Dataset entries
***
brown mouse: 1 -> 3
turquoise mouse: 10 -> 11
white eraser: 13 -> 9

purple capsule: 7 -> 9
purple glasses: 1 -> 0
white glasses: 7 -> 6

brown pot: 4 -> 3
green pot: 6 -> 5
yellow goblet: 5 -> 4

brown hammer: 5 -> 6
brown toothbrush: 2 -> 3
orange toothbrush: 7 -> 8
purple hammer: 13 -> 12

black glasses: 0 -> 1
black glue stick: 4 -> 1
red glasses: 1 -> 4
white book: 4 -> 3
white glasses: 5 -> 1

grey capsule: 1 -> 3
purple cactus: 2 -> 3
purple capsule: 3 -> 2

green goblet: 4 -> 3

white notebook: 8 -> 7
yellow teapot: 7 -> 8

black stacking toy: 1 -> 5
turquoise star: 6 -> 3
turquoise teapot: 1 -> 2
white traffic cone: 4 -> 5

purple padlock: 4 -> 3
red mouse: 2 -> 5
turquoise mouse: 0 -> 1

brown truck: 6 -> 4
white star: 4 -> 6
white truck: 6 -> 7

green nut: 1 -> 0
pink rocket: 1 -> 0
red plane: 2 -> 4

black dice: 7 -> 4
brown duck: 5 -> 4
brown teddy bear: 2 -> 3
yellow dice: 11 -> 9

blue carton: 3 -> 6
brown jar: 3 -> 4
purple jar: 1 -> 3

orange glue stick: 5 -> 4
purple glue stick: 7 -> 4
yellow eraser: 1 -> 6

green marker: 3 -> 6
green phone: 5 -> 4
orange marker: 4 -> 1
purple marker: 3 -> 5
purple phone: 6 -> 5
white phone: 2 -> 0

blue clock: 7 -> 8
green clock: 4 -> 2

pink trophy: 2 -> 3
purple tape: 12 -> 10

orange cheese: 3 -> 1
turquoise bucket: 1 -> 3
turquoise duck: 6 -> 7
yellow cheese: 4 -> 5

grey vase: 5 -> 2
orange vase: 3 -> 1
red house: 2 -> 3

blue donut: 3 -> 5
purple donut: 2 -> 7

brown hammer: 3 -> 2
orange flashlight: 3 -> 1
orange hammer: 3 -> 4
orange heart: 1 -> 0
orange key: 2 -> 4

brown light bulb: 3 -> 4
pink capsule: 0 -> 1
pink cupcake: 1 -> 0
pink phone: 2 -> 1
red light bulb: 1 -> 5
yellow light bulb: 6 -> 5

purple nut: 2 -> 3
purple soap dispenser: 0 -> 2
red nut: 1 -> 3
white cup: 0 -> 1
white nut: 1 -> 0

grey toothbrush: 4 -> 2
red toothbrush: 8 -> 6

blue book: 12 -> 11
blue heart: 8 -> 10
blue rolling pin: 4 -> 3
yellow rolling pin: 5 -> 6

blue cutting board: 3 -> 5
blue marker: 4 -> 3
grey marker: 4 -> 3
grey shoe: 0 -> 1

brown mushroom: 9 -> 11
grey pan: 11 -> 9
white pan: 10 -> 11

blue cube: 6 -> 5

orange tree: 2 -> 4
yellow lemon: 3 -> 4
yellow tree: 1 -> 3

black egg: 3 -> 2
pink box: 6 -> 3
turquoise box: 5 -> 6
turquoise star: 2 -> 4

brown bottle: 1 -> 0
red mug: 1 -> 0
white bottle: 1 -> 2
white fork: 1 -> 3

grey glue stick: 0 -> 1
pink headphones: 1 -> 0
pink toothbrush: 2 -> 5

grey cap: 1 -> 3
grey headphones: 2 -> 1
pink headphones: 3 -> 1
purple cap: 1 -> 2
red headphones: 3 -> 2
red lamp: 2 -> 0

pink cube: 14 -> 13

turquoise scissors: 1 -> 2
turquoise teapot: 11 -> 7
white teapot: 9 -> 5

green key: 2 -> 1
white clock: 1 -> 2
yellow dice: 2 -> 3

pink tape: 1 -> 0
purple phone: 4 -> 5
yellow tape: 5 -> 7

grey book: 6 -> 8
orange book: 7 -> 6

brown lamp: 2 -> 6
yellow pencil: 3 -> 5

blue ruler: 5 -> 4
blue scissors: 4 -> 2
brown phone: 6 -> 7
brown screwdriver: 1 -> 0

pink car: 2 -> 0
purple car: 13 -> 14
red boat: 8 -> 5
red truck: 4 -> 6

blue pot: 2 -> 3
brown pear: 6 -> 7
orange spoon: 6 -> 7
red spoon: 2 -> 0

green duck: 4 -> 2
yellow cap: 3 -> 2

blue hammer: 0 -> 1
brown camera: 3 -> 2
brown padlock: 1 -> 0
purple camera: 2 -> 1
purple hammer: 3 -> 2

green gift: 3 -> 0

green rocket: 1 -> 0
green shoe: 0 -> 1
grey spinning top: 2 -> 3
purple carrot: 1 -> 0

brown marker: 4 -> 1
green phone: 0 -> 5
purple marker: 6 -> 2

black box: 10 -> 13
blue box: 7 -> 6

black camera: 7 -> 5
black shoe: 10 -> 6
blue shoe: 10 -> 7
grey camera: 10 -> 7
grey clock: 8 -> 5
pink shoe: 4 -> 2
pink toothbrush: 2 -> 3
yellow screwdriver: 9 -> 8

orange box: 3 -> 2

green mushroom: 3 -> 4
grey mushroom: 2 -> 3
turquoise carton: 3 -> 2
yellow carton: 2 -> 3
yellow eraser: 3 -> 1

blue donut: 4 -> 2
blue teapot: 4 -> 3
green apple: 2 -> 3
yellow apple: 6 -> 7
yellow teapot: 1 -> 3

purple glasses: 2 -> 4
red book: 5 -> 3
***
Problem
List all lines from the entries that include the word "donut".

Written answer
blue donut: 3 -> 5
purple donut: 2 -> 7
blue donut: 4 -> 2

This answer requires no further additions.